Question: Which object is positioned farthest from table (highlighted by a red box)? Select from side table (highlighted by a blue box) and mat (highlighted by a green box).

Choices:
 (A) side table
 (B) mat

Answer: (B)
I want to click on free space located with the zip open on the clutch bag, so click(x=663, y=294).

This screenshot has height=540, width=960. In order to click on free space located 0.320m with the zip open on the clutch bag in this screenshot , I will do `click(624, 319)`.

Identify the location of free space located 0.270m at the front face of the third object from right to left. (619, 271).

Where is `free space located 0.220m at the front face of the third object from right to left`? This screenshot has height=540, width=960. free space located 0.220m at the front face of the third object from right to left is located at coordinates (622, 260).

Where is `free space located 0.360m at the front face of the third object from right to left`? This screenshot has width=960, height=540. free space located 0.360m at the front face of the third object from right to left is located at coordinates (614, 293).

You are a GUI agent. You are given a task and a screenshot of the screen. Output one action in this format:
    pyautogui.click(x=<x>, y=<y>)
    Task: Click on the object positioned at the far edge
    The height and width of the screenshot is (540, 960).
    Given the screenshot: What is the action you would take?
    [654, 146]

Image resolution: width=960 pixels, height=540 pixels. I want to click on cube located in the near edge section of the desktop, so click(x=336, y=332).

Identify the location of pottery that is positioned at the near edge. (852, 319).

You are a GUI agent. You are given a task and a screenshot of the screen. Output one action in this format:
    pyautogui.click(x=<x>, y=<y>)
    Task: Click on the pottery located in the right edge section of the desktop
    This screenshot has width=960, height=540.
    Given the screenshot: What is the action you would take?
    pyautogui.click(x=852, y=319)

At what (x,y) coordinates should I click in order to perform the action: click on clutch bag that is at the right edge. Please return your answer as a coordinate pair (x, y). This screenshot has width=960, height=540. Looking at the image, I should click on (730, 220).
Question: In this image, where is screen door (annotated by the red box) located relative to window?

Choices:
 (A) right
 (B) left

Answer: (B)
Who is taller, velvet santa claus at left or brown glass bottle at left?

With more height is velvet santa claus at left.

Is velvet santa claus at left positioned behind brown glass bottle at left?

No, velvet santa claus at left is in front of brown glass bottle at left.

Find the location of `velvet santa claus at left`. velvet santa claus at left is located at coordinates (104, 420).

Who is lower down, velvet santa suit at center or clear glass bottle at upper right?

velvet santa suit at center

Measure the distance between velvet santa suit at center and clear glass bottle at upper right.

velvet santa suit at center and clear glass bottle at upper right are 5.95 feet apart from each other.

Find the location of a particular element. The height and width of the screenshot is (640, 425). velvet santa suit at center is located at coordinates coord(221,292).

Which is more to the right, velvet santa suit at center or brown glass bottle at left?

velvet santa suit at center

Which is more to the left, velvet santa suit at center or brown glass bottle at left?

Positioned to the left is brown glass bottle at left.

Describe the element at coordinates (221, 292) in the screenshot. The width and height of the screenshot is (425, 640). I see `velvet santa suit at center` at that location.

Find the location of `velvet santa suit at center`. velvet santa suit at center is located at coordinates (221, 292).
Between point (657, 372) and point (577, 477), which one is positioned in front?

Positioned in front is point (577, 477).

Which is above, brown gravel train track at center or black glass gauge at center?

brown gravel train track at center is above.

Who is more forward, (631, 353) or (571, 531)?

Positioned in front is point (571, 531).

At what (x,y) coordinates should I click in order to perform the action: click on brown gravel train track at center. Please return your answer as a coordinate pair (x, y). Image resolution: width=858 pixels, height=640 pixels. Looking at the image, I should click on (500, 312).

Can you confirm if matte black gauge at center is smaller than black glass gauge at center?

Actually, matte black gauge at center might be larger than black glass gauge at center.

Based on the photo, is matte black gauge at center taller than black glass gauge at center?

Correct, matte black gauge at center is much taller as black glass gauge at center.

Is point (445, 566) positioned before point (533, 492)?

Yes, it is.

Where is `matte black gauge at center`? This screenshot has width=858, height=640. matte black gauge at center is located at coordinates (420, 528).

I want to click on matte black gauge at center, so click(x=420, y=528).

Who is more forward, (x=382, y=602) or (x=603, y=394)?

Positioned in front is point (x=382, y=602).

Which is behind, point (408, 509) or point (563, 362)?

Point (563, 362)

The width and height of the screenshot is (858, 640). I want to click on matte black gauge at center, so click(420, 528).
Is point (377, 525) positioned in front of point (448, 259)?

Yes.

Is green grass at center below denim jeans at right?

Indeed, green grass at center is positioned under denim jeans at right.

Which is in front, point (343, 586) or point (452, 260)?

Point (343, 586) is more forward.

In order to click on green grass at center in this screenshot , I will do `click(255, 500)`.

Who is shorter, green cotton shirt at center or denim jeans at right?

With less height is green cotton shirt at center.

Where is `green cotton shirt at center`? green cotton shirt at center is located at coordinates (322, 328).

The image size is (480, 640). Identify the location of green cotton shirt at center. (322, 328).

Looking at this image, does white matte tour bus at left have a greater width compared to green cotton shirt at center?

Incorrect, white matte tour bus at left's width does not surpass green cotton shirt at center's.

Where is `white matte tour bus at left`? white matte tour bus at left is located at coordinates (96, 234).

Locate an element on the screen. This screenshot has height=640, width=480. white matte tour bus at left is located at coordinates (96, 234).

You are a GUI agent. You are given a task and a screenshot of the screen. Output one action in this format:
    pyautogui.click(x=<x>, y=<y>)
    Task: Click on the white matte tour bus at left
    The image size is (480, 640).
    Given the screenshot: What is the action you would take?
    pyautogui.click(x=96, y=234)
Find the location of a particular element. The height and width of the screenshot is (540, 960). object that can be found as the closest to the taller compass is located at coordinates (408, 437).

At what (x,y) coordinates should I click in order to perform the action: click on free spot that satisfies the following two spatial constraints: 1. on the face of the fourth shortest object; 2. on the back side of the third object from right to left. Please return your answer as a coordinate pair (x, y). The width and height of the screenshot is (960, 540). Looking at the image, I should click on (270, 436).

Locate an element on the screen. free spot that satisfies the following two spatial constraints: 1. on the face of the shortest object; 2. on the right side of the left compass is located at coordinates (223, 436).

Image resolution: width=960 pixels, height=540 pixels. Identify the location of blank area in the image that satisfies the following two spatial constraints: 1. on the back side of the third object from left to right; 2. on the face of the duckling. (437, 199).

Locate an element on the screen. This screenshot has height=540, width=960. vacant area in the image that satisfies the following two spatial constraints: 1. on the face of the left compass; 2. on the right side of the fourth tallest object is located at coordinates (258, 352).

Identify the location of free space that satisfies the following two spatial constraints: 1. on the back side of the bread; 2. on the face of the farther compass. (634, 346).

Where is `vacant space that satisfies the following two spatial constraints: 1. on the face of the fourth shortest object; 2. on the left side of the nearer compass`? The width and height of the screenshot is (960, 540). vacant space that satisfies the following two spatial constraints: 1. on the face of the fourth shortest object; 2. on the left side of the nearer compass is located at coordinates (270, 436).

> _Work item_: Please quote the listing above word for word, every line, with nothing changed or left out.

> _Task solution_:
Question: Which object is positioned farthest from table (highlighted by a red box)? Select from side table (highlighted by a blue box) and mat (highlighted by a green box).

Choices:
 (A) side table
 (B) mat

Answer: (B)
I want to click on free space located with the zip open on the clutch bag, so click(x=663, y=294).

This screenshot has height=540, width=960. In order to click on free space located 0.320m with the zip open on the clutch bag in this screenshot , I will do `click(624, 319)`.

Identify the location of free space located 0.270m at the front face of the third object from right to left. (619, 271).

Where is `free space located 0.220m at the front face of the third object from right to left`? This screenshot has height=540, width=960. free space located 0.220m at the front face of the third object from right to left is located at coordinates (622, 260).

Where is `free space located 0.360m at the front face of the third object from right to left`? This screenshot has width=960, height=540. free space located 0.360m at the front face of the third object from right to left is located at coordinates (614, 293).

You are a GUI agent. You are given a task and a screenshot of the screen. Output one action in this format:
    pyautogui.click(x=<x>, y=<y>)
    Task: Click on the object positioned at the far edge
    The height and width of the screenshot is (540, 960).
    Given the screenshot: What is the action you would take?
    [654, 146]

Image resolution: width=960 pixels, height=540 pixels. I want to click on cube located in the near edge section of the desktop, so click(x=336, y=332).

Identify the location of pottery that is positioned at the near edge. (852, 319).

You are a GUI agent. You are given a task and a screenshot of the screen. Output one action in this format:
    pyautogui.click(x=<x>, y=<y>)
    Task: Click on the pottery located in the right edge section of the desktop
    This screenshot has width=960, height=540.
    Given the screenshot: What is the action you would take?
    pyautogui.click(x=852, y=319)

At what (x,y) coordinates should I click in order to perform the action: click on clutch bag that is at the right edge. Please return your answer as a coordinate pair (x, y). This screenshot has width=960, height=540. Looking at the image, I should click on (730, 220).
Question: In this image, where is screen door (annotated by the red box) located relative to window?

Choices:
 (A) right
 (B) left

Answer: (B)
Who is taller, velvet santa claus at left or brown glass bottle at left?

With more height is velvet santa claus at left.

Is velvet santa claus at left positioned behind brown glass bottle at left?

No, velvet santa claus at left is in front of brown glass bottle at left.

Find the location of `velvet santa claus at left`. velvet santa claus at left is located at coordinates (104, 420).

Who is lower down, velvet santa suit at center or clear glass bottle at upper right?

velvet santa suit at center

Measure the distance between velvet santa suit at center and clear glass bottle at upper right.

velvet santa suit at center and clear glass bottle at upper right are 5.95 feet apart from each other.

Find the location of a particular element. The height and width of the screenshot is (640, 425). velvet santa suit at center is located at coordinates coord(221,292).

Which is more to the right, velvet santa suit at center or brown glass bottle at left?

velvet santa suit at center

Which is more to the left, velvet santa suit at center or brown glass bottle at left?

Positioned to the left is brown glass bottle at left.

Describe the element at coordinates (221, 292) in the screenshot. The width and height of the screenshot is (425, 640). I see `velvet santa suit at center` at that location.

Find the location of `velvet santa suit at center`. velvet santa suit at center is located at coordinates (221, 292).
Between point (657, 372) and point (577, 477), which one is positioned in front?

Positioned in front is point (577, 477).

Which is above, brown gravel train track at center or black glass gauge at center?

brown gravel train track at center is above.

Who is more forward, (631, 353) or (571, 531)?

Positioned in front is point (571, 531).

At what (x,y) coordinates should I click in order to perform the action: click on brown gravel train track at center. Please return your answer as a coordinate pair (x, y). Image resolution: width=858 pixels, height=640 pixels. Looking at the image, I should click on (500, 312).

Can you confirm if matte black gauge at center is smaller than black glass gauge at center?

Actually, matte black gauge at center might be larger than black glass gauge at center.

Based on the photo, is matte black gauge at center taller than black glass gauge at center?

Correct, matte black gauge at center is much taller as black glass gauge at center.

Is point (445, 566) positioned before point (533, 492)?

Yes, it is.

Where is `matte black gauge at center`? This screenshot has width=858, height=640. matte black gauge at center is located at coordinates (420, 528).

I want to click on matte black gauge at center, so click(x=420, y=528).

Who is more forward, (x=382, y=602) or (x=603, y=394)?

Positioned in front is point (x=382, y=602).

Which is behind, point (408, 509) or point (563, 362)?

Point (563, 362)

The width and height of the screenshot is (858, 640). I want to click on matte black gauge at center, so click(420, 528).
Is point (377, 525) positioned in front of point (448, 259)?

Yes.

Is green grass at center below denim jeans at right?

Indeed, green grass at center is positioned under denim jeans at right.

Which is in front, point (343, 586) or point (452, 260)?

Point (343, 586) is more forward.

In order to click on green grass at center in this screenshot , I will do `click(255, 500)`.

Who is shorter, green cotton shirt at center or denim jeans at right?

With less height is green cotton shirt at center.

Where is `green cotton shirt at center`? green cotton shirt at center is located at coordinates (322, 328).

The image size is (480, 640). Identify the location of green cotton shirt at center. (322, 328).

Looking at this image, does white matte tour bus at left have a greater width compared to green cotton shirt at center?

Incorrect, white matte tour bus at left's width does not surpass green cotton shirt at center's.

Where is `white matte tour bus at left`? white matte tour bus at left is located at coordinates (96, 234).

Locate an element on the screen. This screenshot has height=640, width=480. white matte tour bus at left is located at coordinates (96, 234).

You are a GUI agent. You are given a task and a screenshot of the screen. Output one action in this format:
    pyautogui.click(x=<x>, y=<y>)
    Task: Click on the white matte tour bus at left
    The image size is (480, 640).
    Given the screenshot: What is the action you would take?
    pyautogui.click(x=96, y=234)
Find the location of a particular element. The height and width of the screenshot is (540, 960). object that can be found as the closest to the taller compass is located at coordinates (408, 437).

At what (x,y) coordinates should I click in order to perform the action: click on free spot that satisfies the following two spatial constraints: 1. on the face of the fourth shortest object; 2. on the back side of the third object from right to left. Please return your answer as a coordinate pair (x, y). The width and height of the screenshot is (960, 540). Looking at the image, I should click on (270, 436).

Locate an element on the screen. free spot that satisfies the following two spatial constraints: 1. on the face of the shortest object; 2. on the right side of the left compass is located at coordinates (223, 436).

Image resolution: width=960 pixels, height=540 pixels. Identify the location of blank area in the image that satisfies the following two spatial constraints: 1. on the back side of the third object from left to right; 2. on the face of the duckling. (437, 199).

Locate an element on the screen. This screenshot has height=540, width=960. vacant area in the image that satisfies the following two spatial constraints: 1. on the face of the left compass; 2. on the right side of the fourth tallest object is located at coordinates (258, 352).

Identify the location of free space that satisfies the following two spatial constraints: 1. on the back side of the bread; 2. on the face of the farther compass. (634, 346).

Where is `vacant space that satisfies the following two spatial constraints: 1. on the face of the fourth shortest object; 2. on the left side of the nearer compass`? The width and height of the screenshot is (960, 540). vacant space that satisfies the following two spatial constraints: 1. on the face of the fourth shortest object; 2. on the left side of the nearer compass is located at coordinates (270, 436).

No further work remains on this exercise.